## Activity
Find "turquoise clock: 2 -> 0" in the material below and restate exactly the line holding it together with every line that comes after.

## Records provided
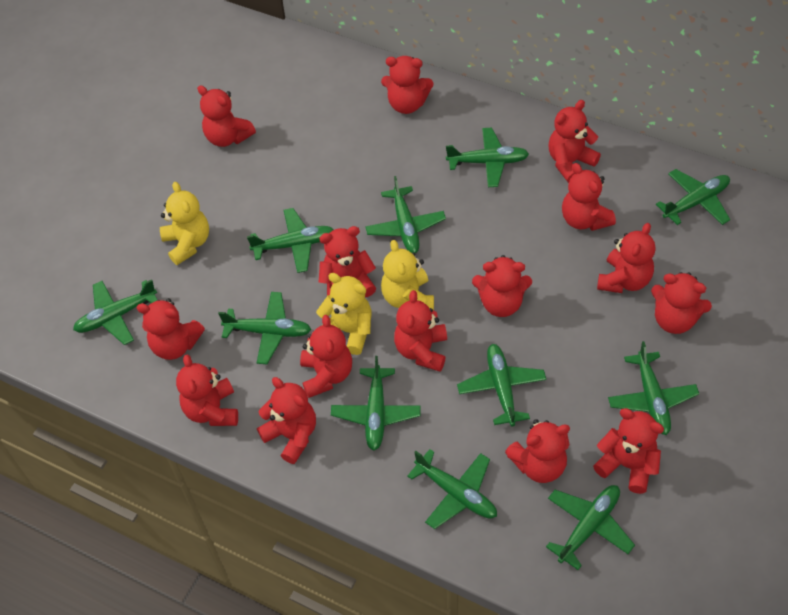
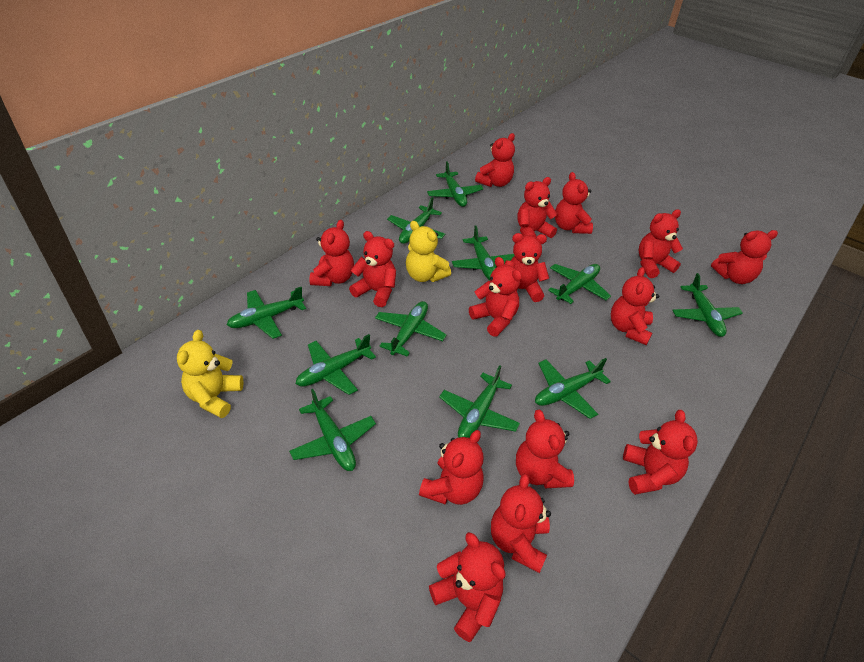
yellow teddy bear: 3 -> 2

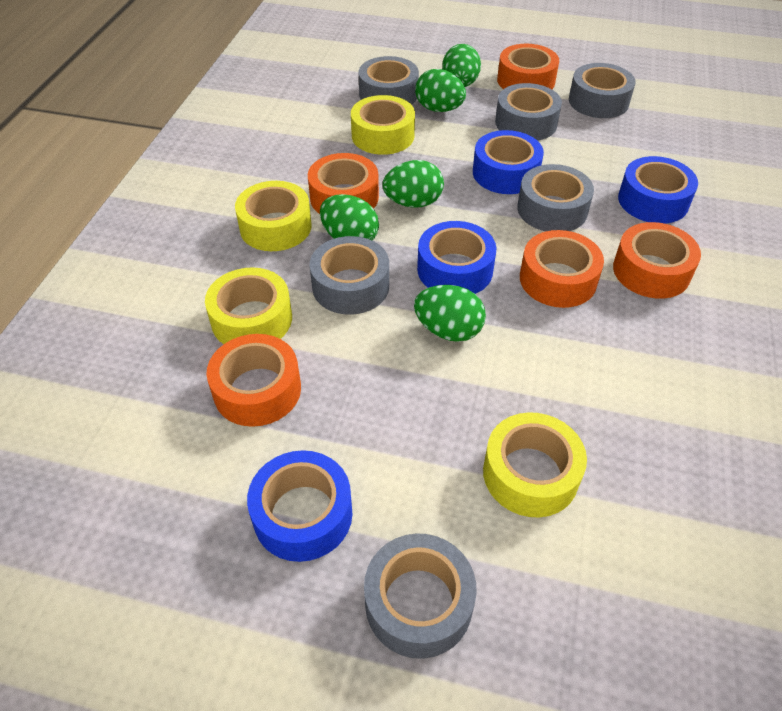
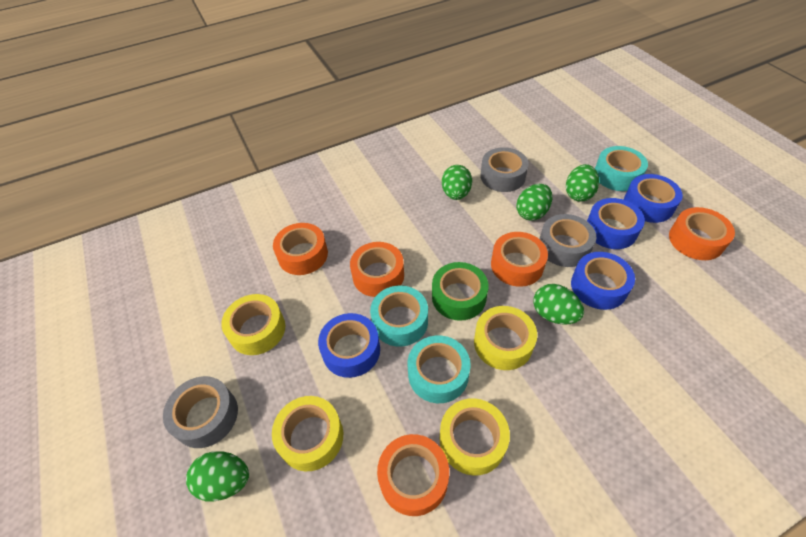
green tape: 0 -> 1
grey tape: 6 -> 3
turquoise tape: 0 -> 3

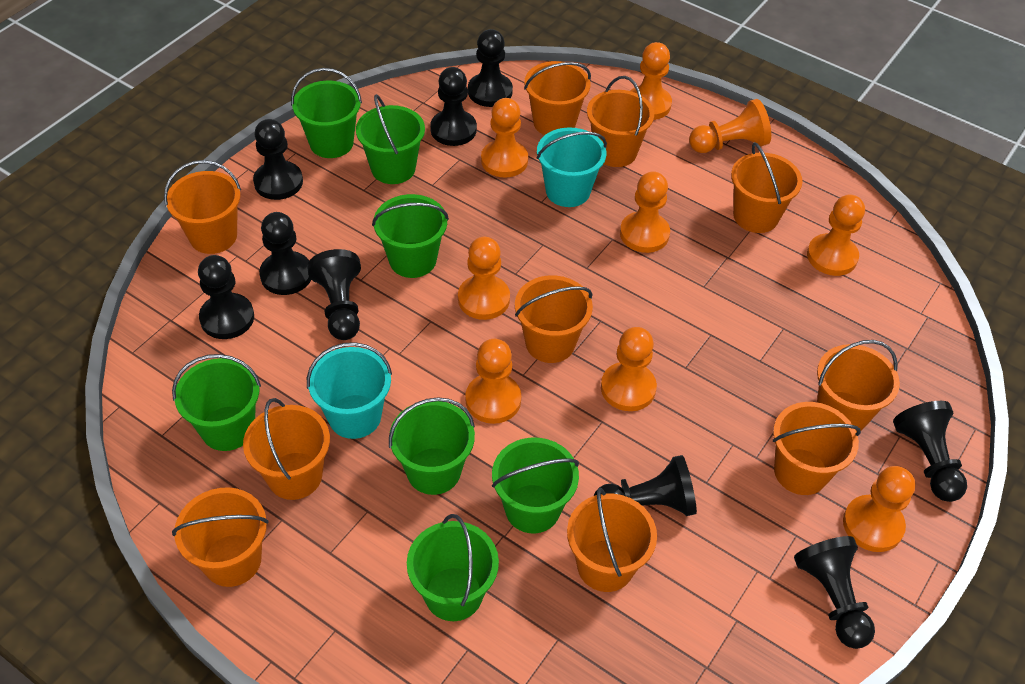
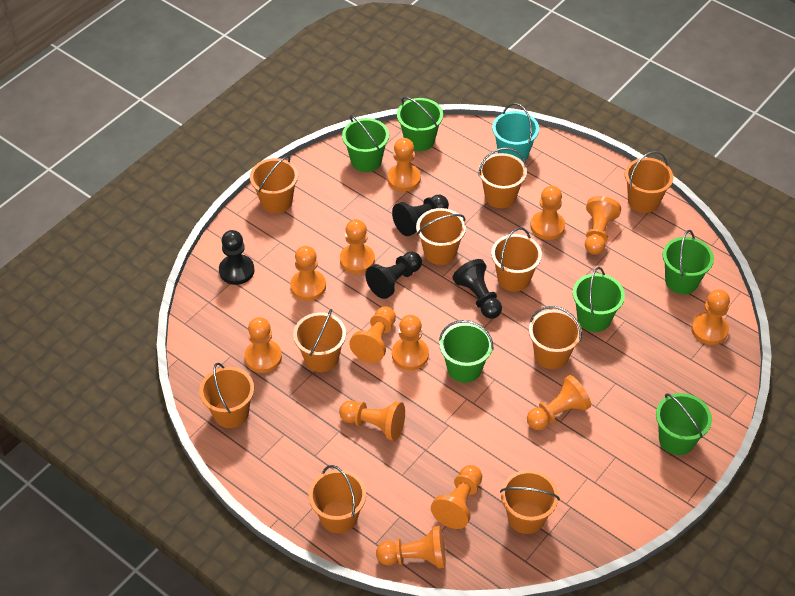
black pawn: 9 -> 4
green bucket: 7 -> 6
orange pawn: 9 -> 13
turquoise bucket: 2 -> 1

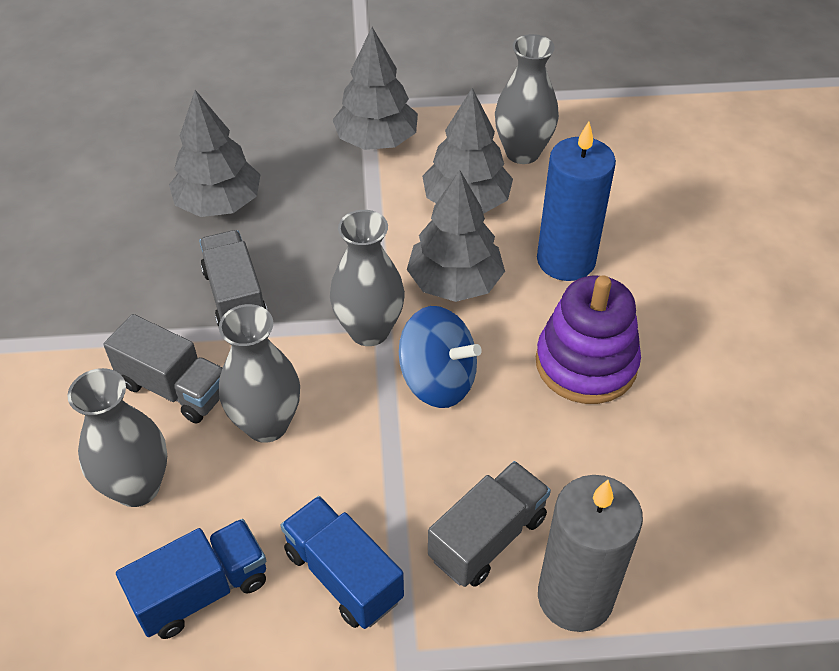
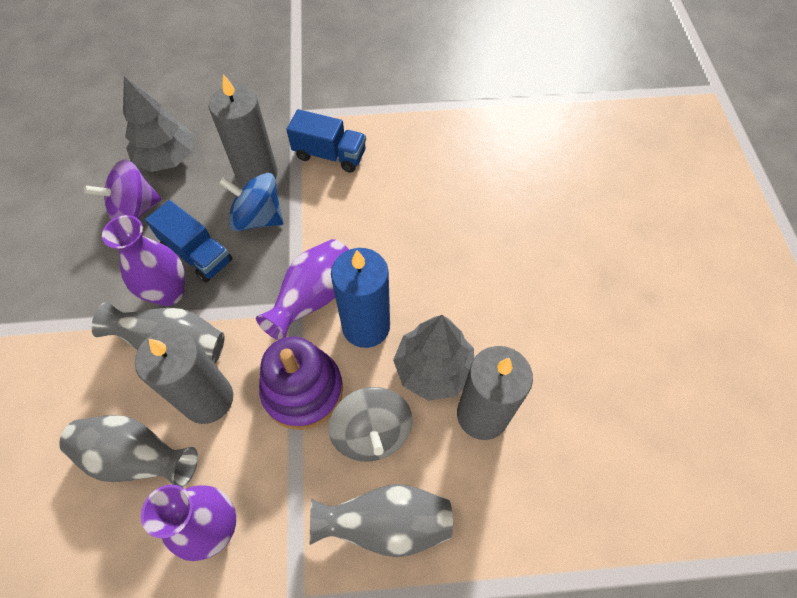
grey candle: 1 -> 3
grey spinning top: 0 -> 1
grey tree: 4 -> 2
grey truck: 3 -> 0
grey vase: 4 -> 3
purple spinning top: 0 -> 1
purple vase: 0 -> 3

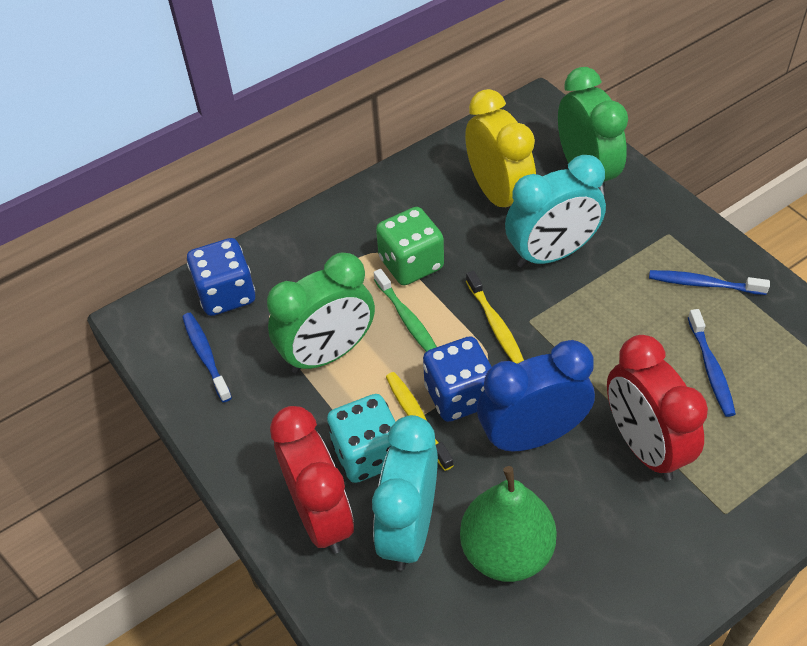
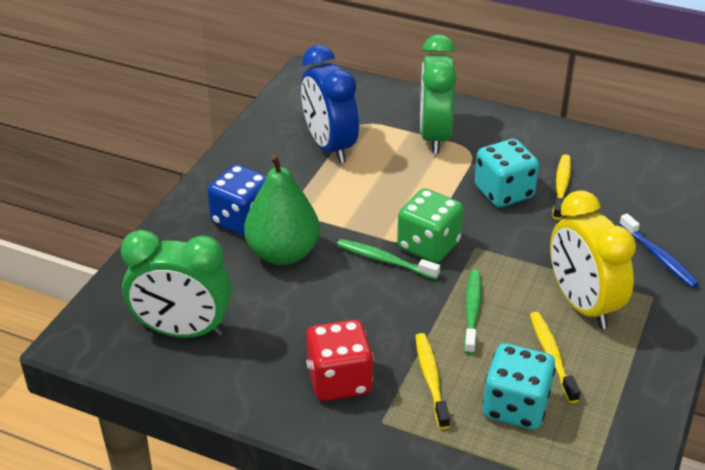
blue dice: 2 -> 1
blue toothbrush: 3 -> 1
green toothbrush: 1 -> 2
red clock: 2 -> 0
red dice: 0 -> 1
turquoise clock: 2 -> 0
turquoise dice: 1 -> 2
yellow toothbrush: 2 -> 3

## Response below
turquoise clock: 2 -> 0
turquoise dice: 1 -> 2
yellow toothbrush: 2 -> 3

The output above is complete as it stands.